Task instructions:
With the pictures left out, return exactly the lines from the one containing "IC2 pin OUT: N25 -> N8" through the end of the listing below.

──────────

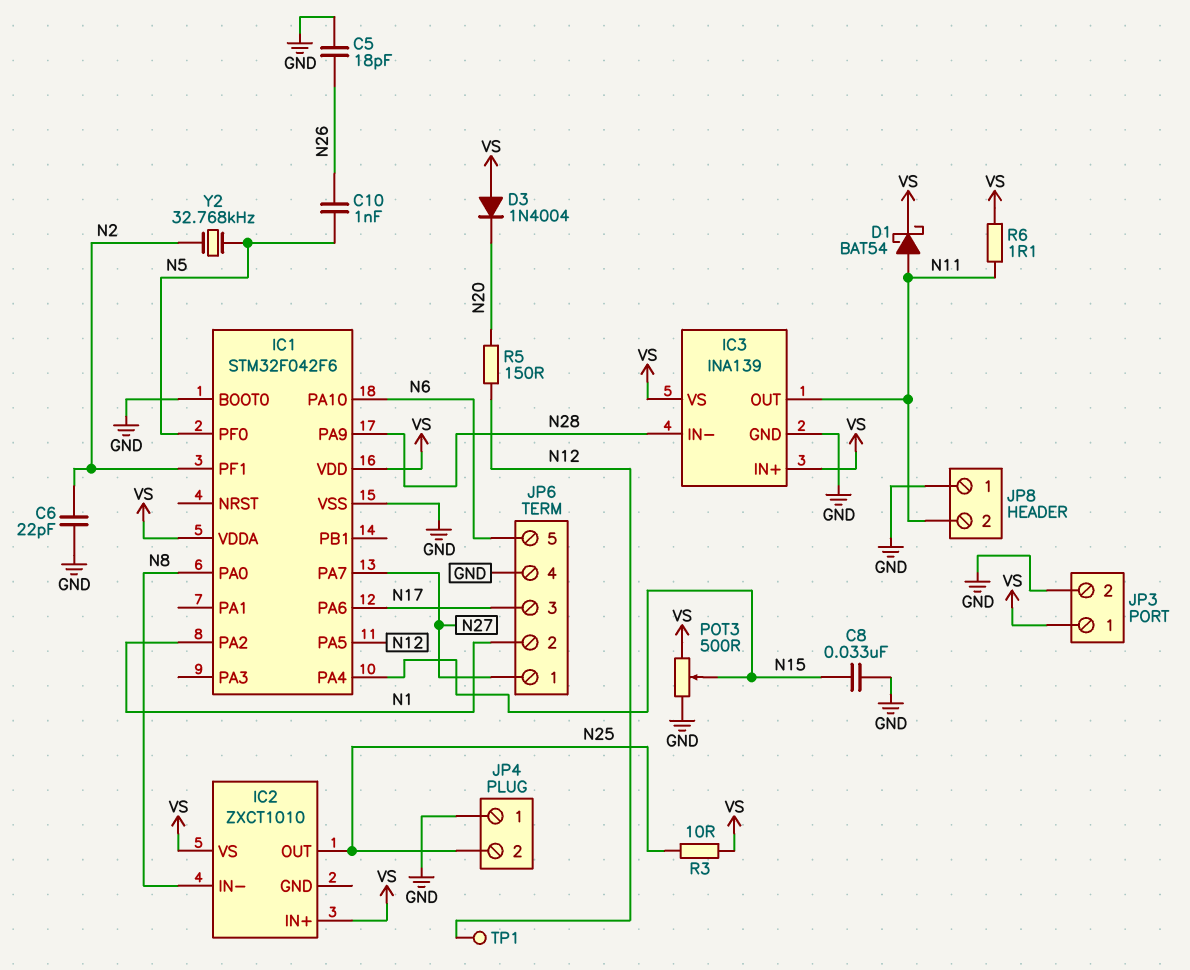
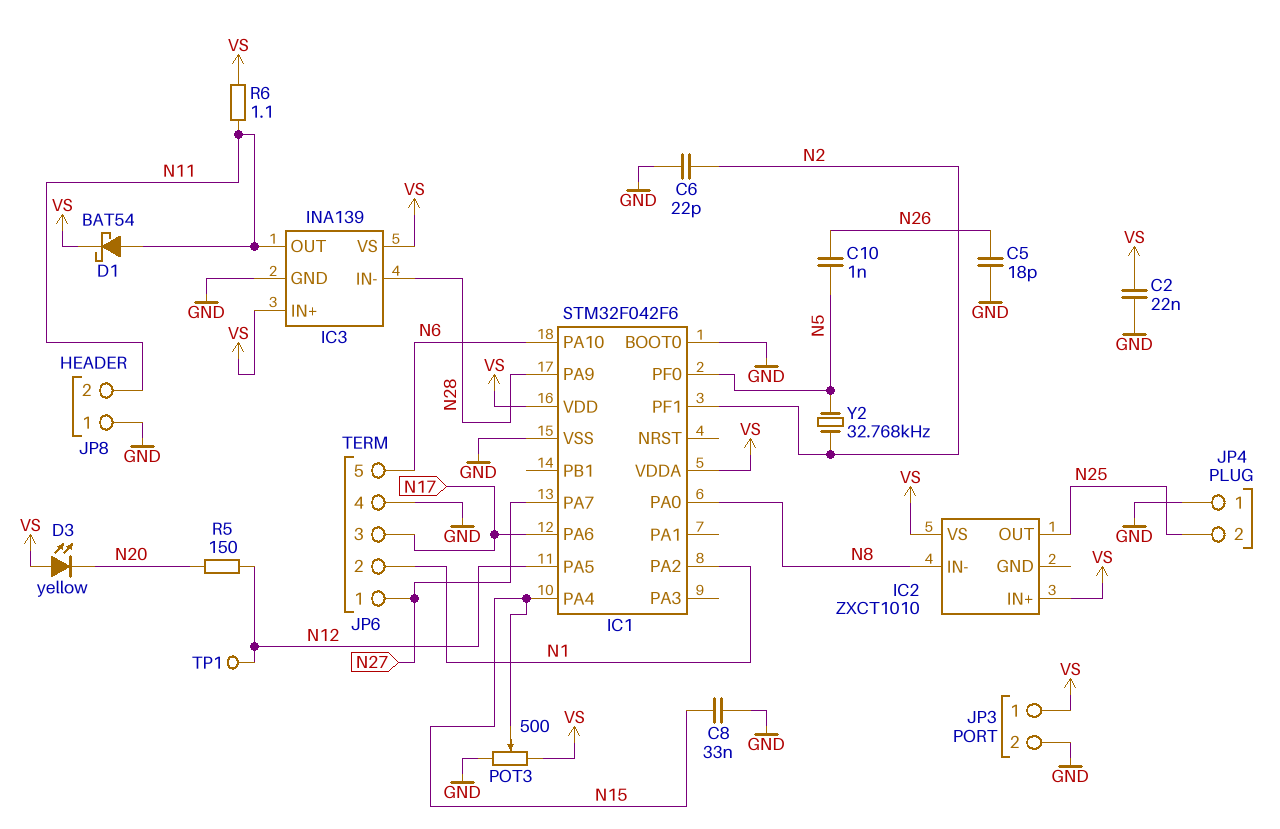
C2: none -> 22nF (GND, VS)
D3: diode 1N4004 (A VS, K N20) -> LED yellow (A VS, K N20)
R3: 10 (N25, VS) -> none

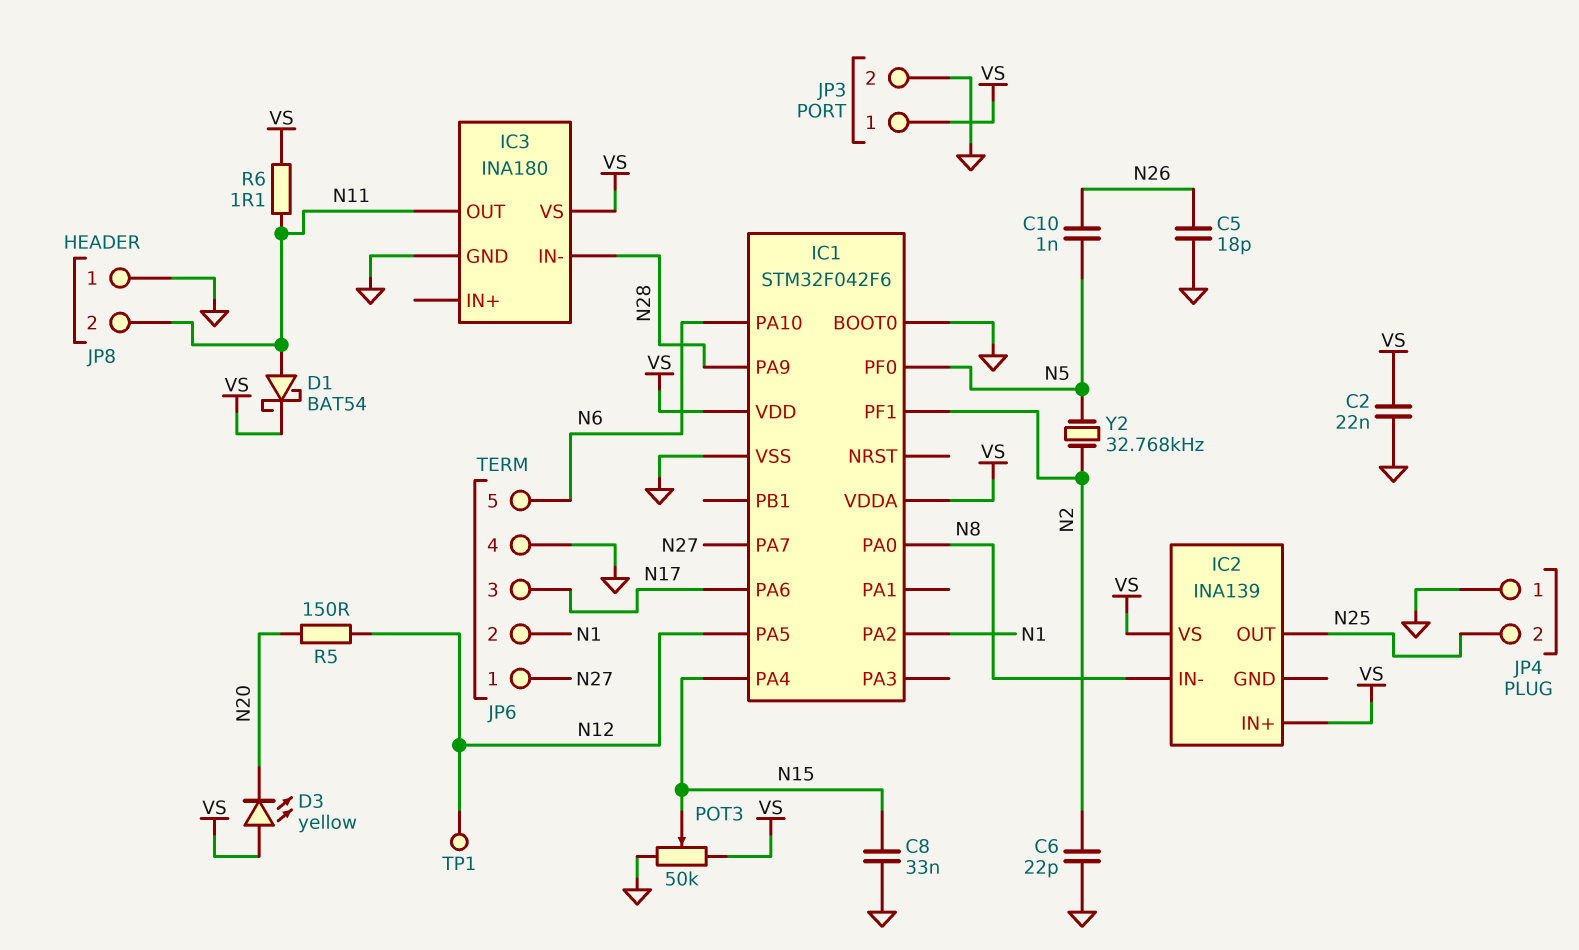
IC2: ZXCT1010 -> INA139
IC3: INA139 -> INA180
IC3 pin IN+: VS -> none
POT3: 500 (GND, VS, wiper N15) -> 50k (GND, VS, wiper N15)

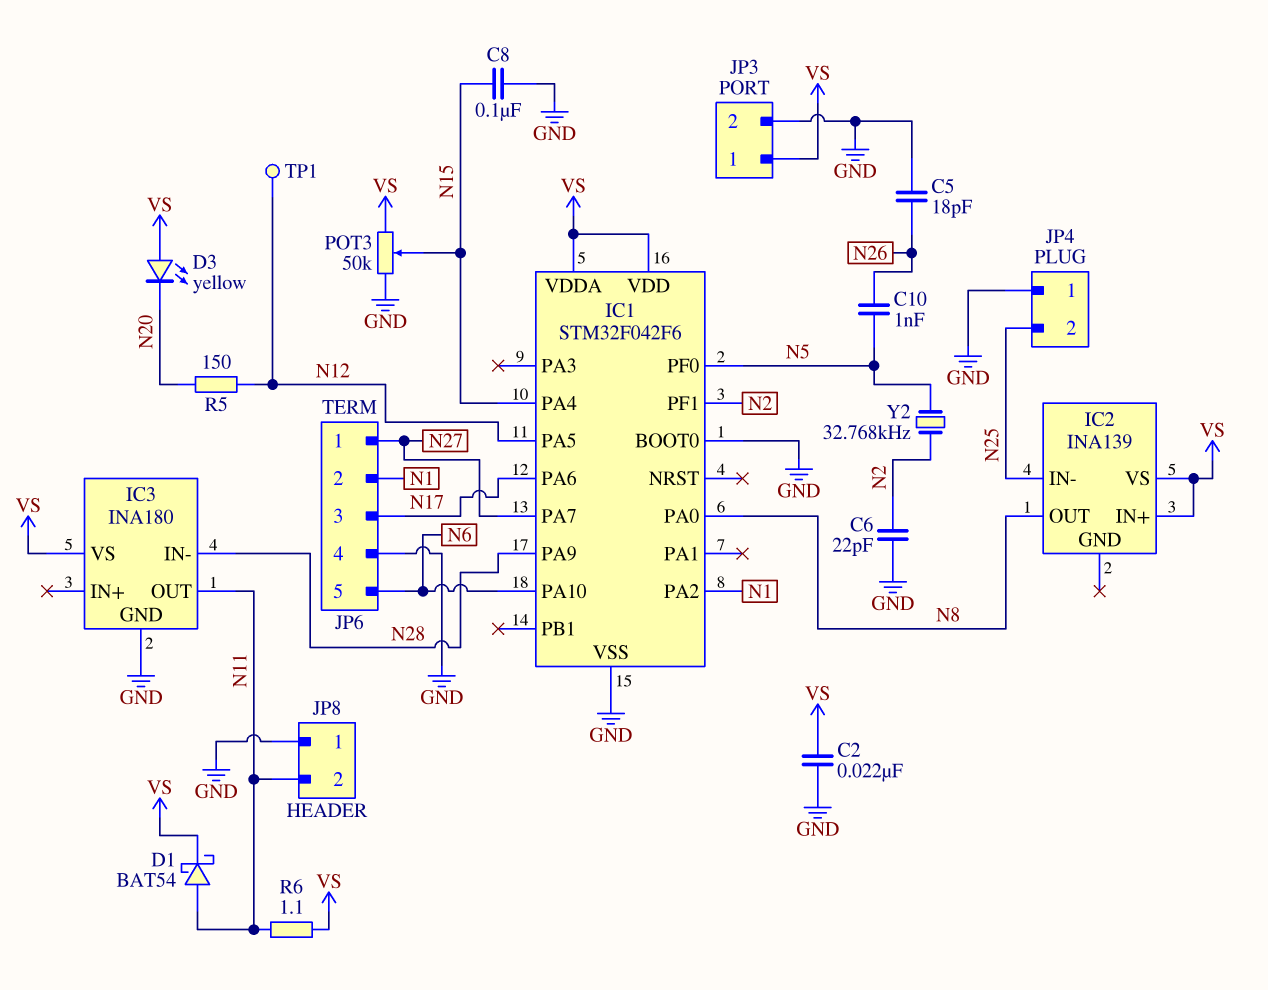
C8: 33nF (GND, N15) -> 100nF (GND, N15)
IC2 pin IN-: N8 -> N25
IC2 pin OUT: N25 -> N8

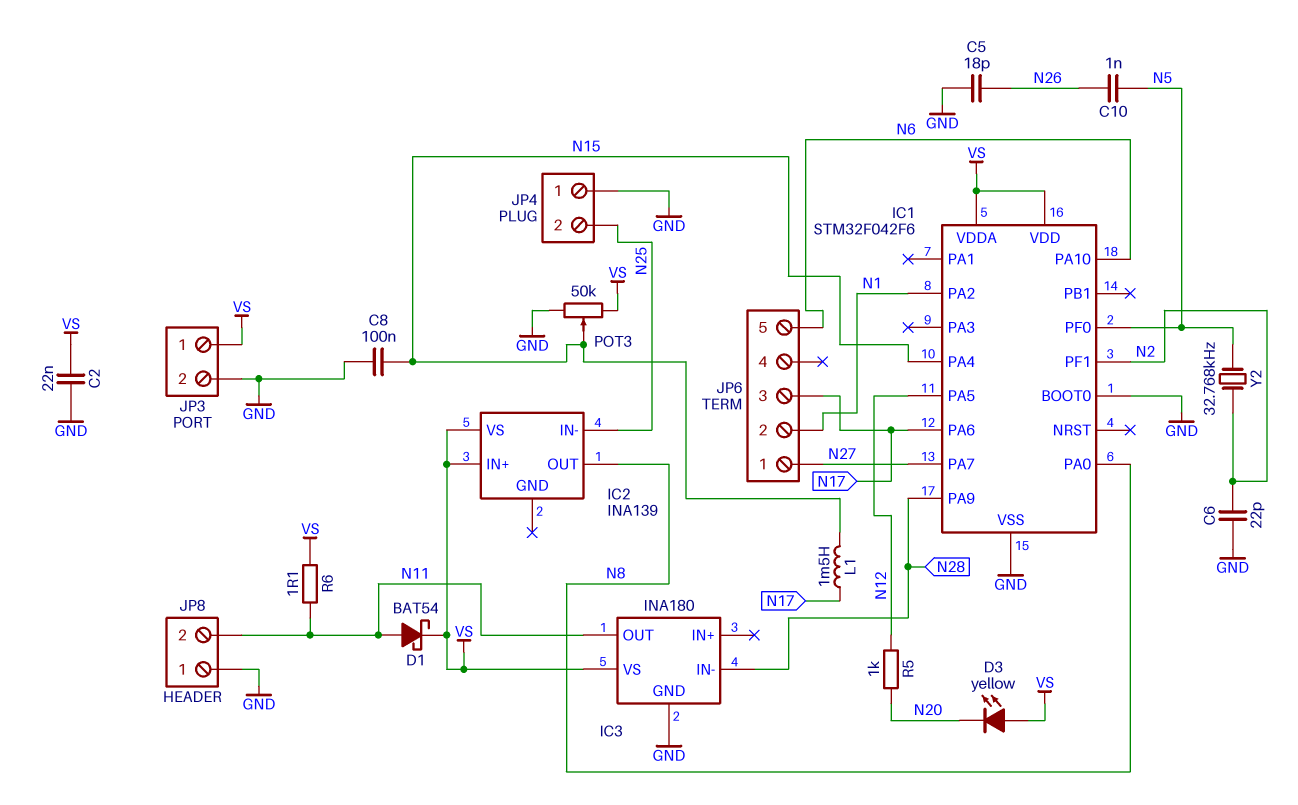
JP6 pin 4: GND -> none
L1: none -> 1.5mH (N15, N17)
R5: 150 (N12, N20) -> 1k (N12, N20)
TP1: test point (N12) -> none

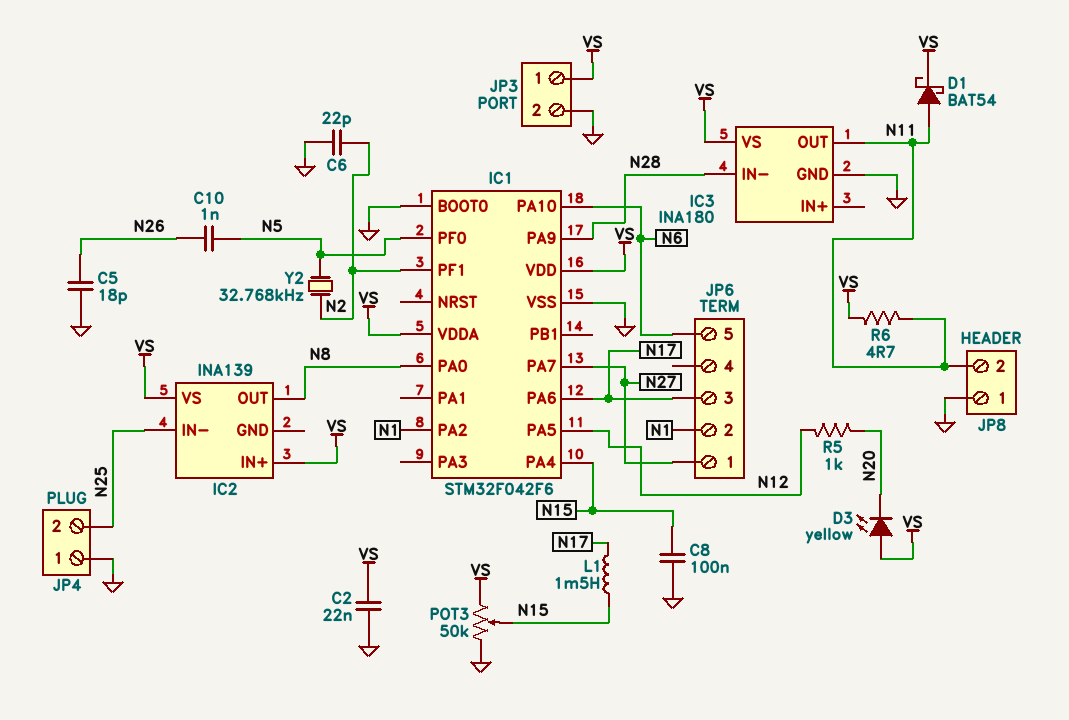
R6: 1.1 (N11, VS) -> 4.7 (N11, VS)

──────────

Response box:
IC2 pin OUT: N25 -> N8

JP6 pin 4: GND -> none
L1: none -> 1.5mH (N15, N17)
R5: 150 (N12, N20) -> 1k (N12, N20)
TP1: test point (N12) -> none

R6: 1.1 (N11, VS) -> 4.7 (N11, VS)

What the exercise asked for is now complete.